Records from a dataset
⁂

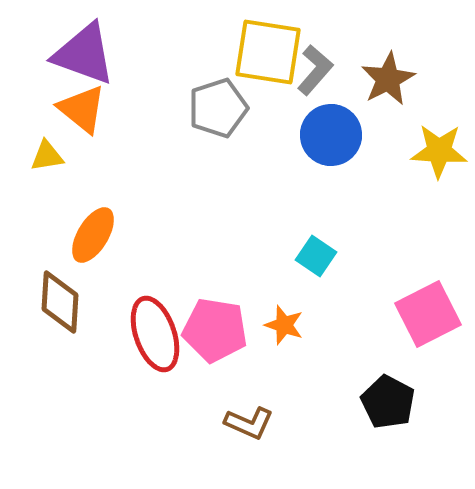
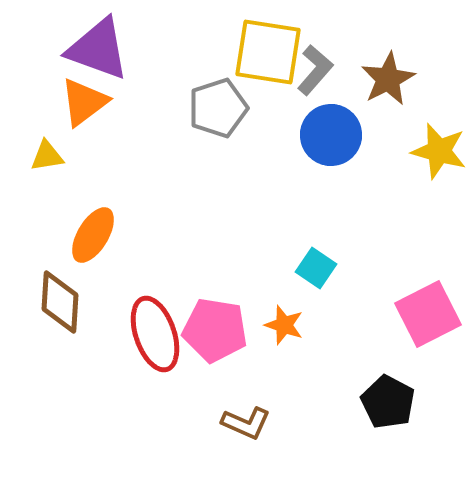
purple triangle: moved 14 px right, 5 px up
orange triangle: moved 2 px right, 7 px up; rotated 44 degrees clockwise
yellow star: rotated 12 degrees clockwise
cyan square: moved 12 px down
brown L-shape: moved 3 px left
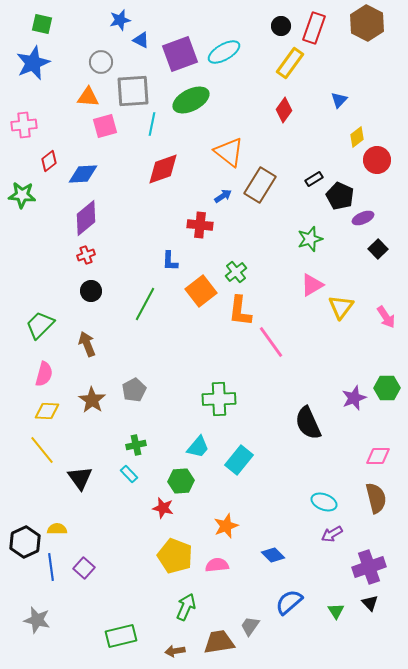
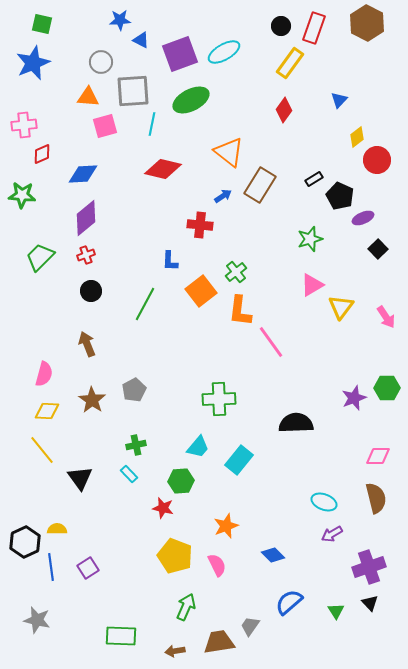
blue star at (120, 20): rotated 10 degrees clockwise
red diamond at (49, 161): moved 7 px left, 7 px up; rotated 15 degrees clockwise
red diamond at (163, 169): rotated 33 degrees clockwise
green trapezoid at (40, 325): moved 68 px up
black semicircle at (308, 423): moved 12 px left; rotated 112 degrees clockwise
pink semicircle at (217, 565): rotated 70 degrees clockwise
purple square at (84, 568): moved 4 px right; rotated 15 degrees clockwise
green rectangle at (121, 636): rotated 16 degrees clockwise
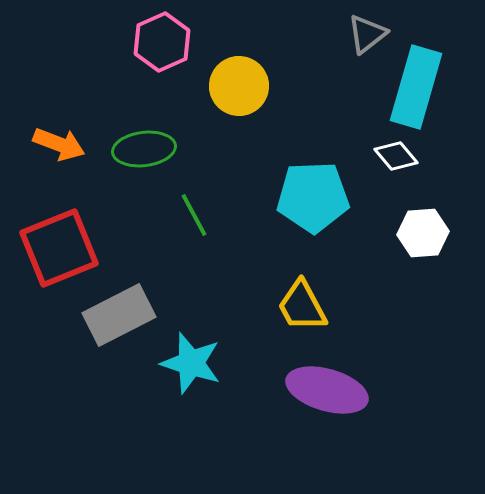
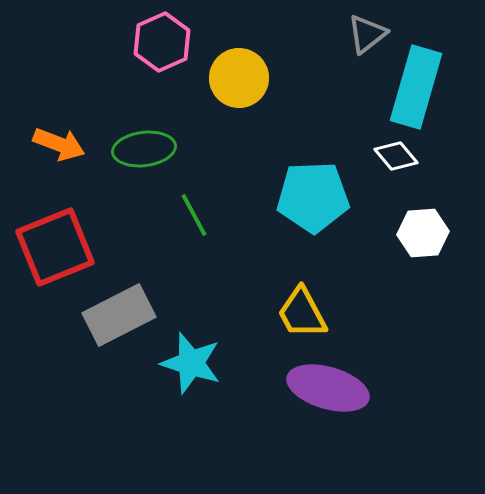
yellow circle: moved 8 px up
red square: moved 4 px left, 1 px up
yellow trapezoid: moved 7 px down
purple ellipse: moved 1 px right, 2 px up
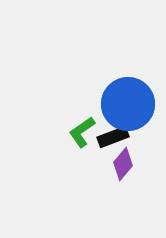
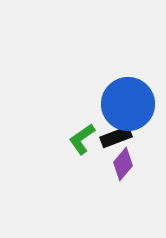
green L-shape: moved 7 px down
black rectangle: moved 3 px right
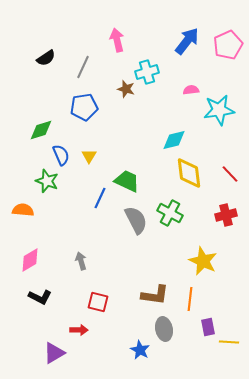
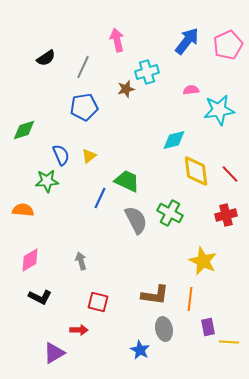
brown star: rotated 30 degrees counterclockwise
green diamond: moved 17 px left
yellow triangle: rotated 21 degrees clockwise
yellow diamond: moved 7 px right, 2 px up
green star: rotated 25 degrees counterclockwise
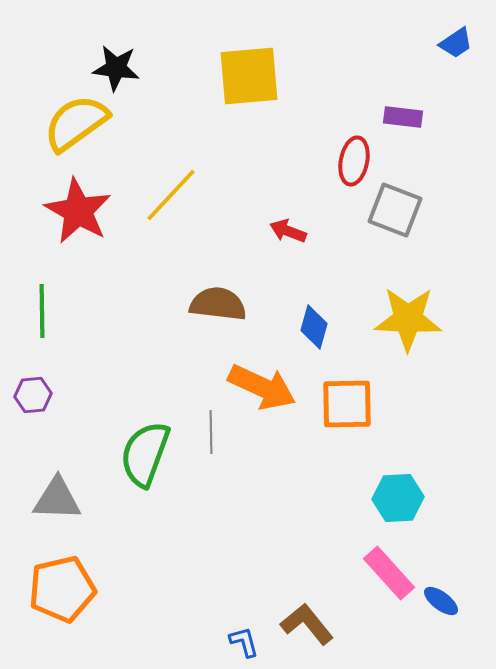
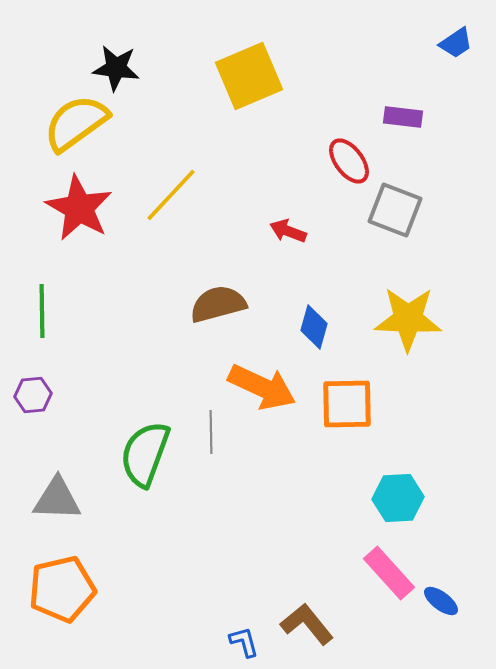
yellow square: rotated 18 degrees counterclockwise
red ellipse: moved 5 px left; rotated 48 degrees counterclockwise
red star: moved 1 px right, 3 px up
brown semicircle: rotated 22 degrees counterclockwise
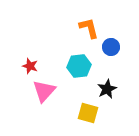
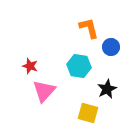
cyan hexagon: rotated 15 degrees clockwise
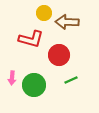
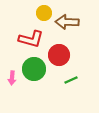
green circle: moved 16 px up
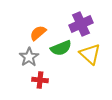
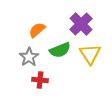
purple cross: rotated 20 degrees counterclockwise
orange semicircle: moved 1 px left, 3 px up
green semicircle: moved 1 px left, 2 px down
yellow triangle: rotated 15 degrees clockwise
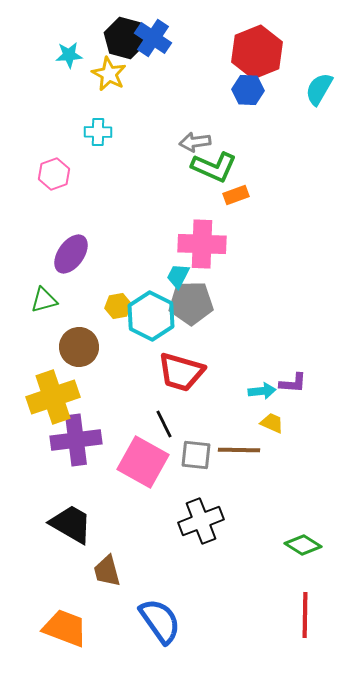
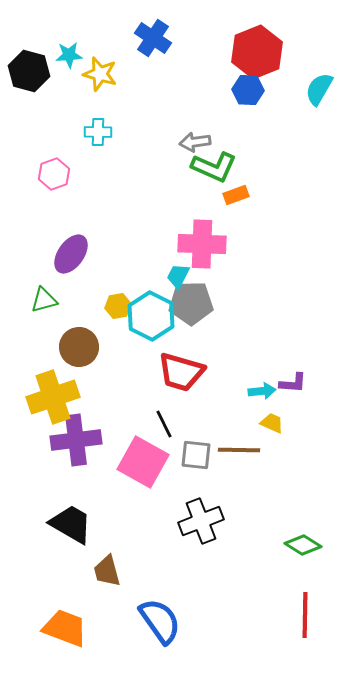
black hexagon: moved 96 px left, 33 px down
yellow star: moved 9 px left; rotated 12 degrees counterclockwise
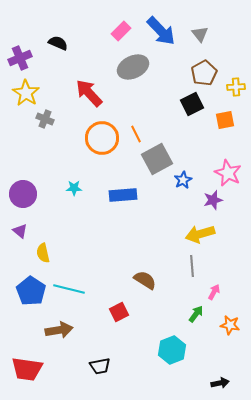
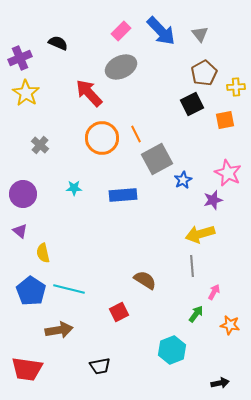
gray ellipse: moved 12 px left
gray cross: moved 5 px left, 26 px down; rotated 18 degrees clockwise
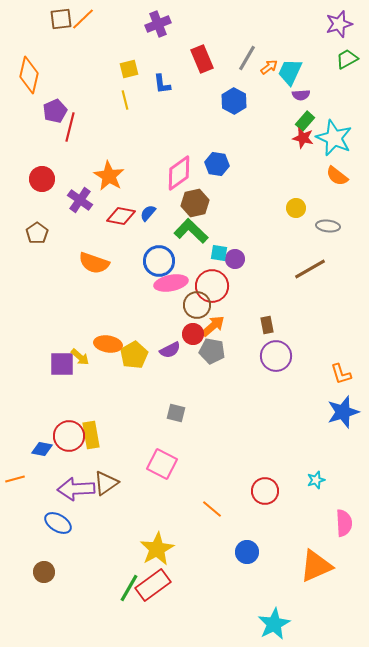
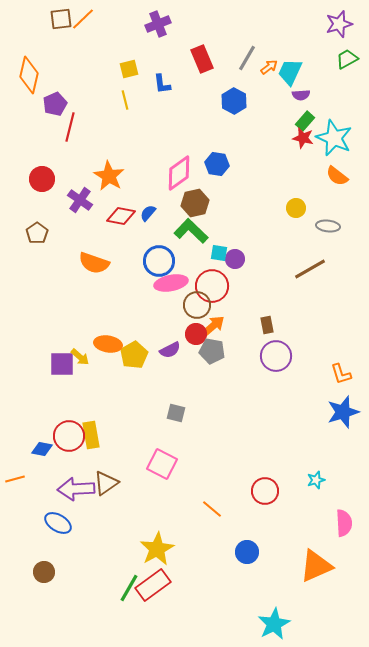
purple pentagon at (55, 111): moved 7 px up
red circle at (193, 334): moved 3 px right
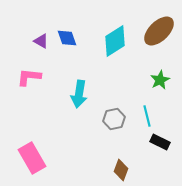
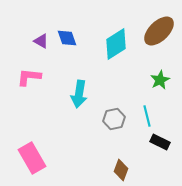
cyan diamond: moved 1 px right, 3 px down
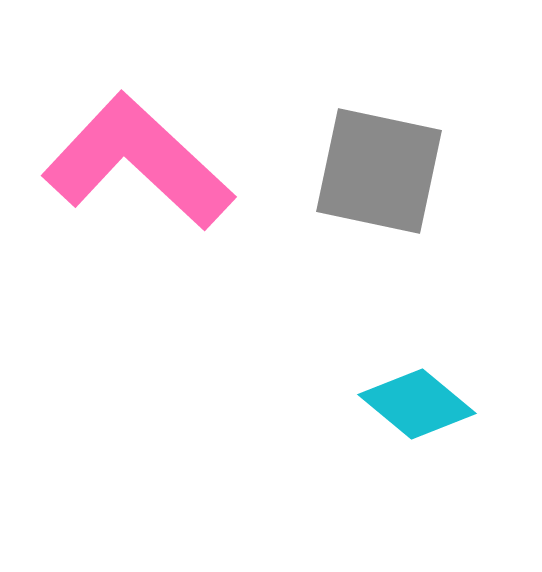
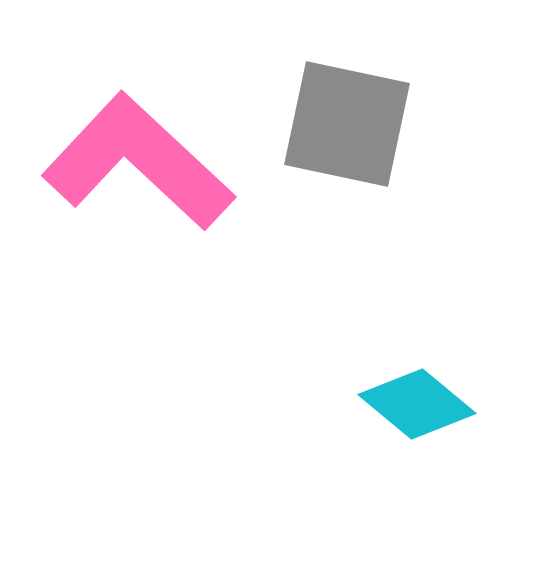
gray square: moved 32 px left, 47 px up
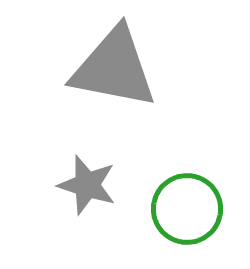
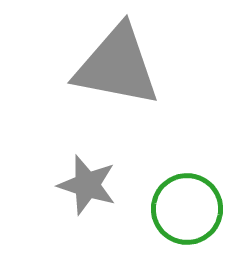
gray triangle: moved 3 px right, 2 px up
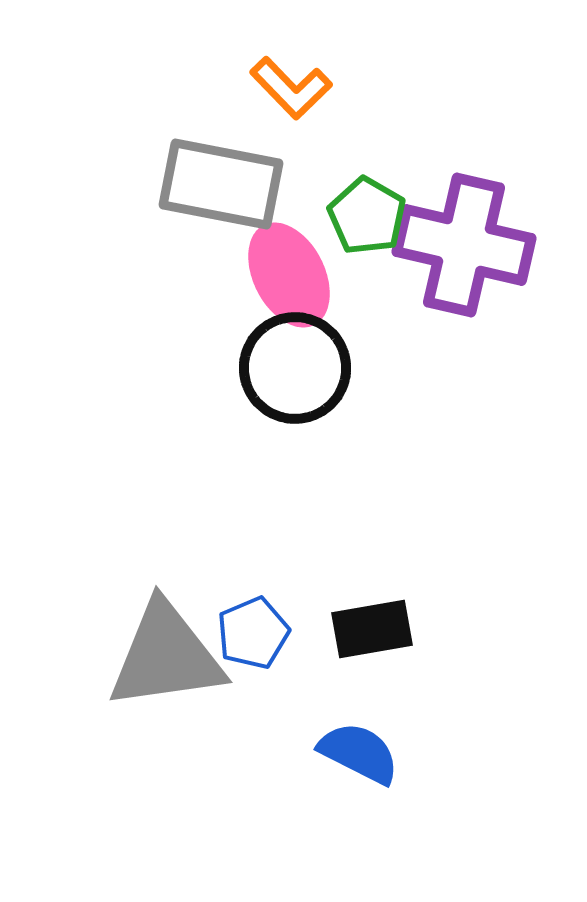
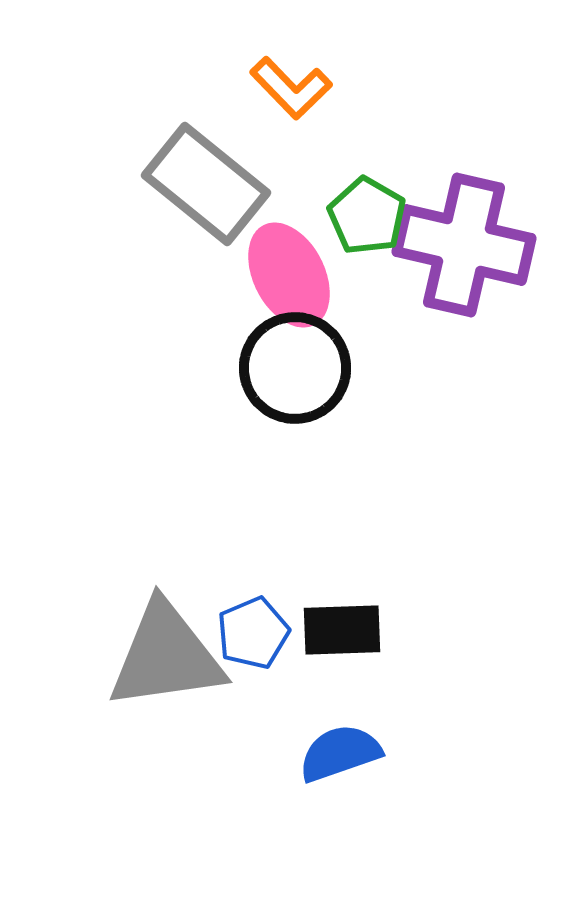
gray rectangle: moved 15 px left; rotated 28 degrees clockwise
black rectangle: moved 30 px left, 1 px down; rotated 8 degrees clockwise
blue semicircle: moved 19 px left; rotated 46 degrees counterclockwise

⁂

*What you need to do*: Write out the data exactly, but not its pictures.

*Response*:
purple triangle: moved 14 px right, 5 px up
orange triangle: moved 2 px right, 7 px up; rotated 44 degrees clockwise
yellow star: rotated 12 degrees clockwise
cyan square: moved 12 px down
brown L-shape: moved 3 px left
blue star at (120, 20): rotated 10 degrees clockwise
red diamond at (49, 161): moved 7 px left, 7 px up; rotated 15 degrees clockwise
red diamond at (163, 169): rotated 33 degrees clockwise
green trapezoid at (40, 325): moved 68 px up
black semicircle at (308, 423): moved 12 px left; rotated 112 degrees clockwise
pink semicircle at (217, 565): rotated 70 degrees clockwise
purple square at (84, 568): moved 4 px right; rotated 15 degrees clockwise
green rectangle at (121, 636): rotated 16 degrees clockwise
yellow circle: moved 8 px up
red square: moved 4 px left, 1 px up
yellow trapezoid: moved 7 px down
purple ellipse: moved 1 px right, 2 px up
green L-shape: moved 7 px down
black rectangle: moved 3 px right
brown star: rotated 30 degrees counterclockwise
green diamond: moved 17 px left
yellow triangle: rotated 21 degrees clockwise
yellow diamond: moved 7 px right, 2 px up
green star: rotated 25 degrees counterclockwise
yellow square: rotated 18 degrees counterclockwise
red ellipse: moved 5 px left; rotated 48 degrees counterclockwise
red star: moved 1 px right, 3 px up
brown semicircle: rotated 22 degrees counterclockwise
cyan hexagon: rotated 15 degrees clockwise
green circle: moved 16 px up
purple cross: rotated 20 degrees counterclockwise
orange semicircle: moved 1 px left, 3 px up
green semicircle: moved 1 px left, 2 px down
yellow triangle: rotated 15 degrees clockwise
black hexagon: moved 96 px left, 33 px down
yellow star: moved 9 px left; rotated 12 degrees counterclockwise
gray ellipse: moved 12 px left
gray cross: moved 5 px left, 26 px down; rotated 18 degrees clockwise
purple pentagon at (55, 111): moved 7 px up
red circle at (193, 334): moved 3 px right
cyan diamond: moved 1 px right, 3 px down
gray square: moved 32 px left, 47 px up
gray triangle: moved 3 px right, 2 px up
gray rectangle: moved 15 px left; rotated 28 degrees clockwise
black rectangle: moved 30 px left, 1 px down; rotated 8 degrees clockwise
blue semicircle: moved 19 px left; rotated 46 degrees counterclockwise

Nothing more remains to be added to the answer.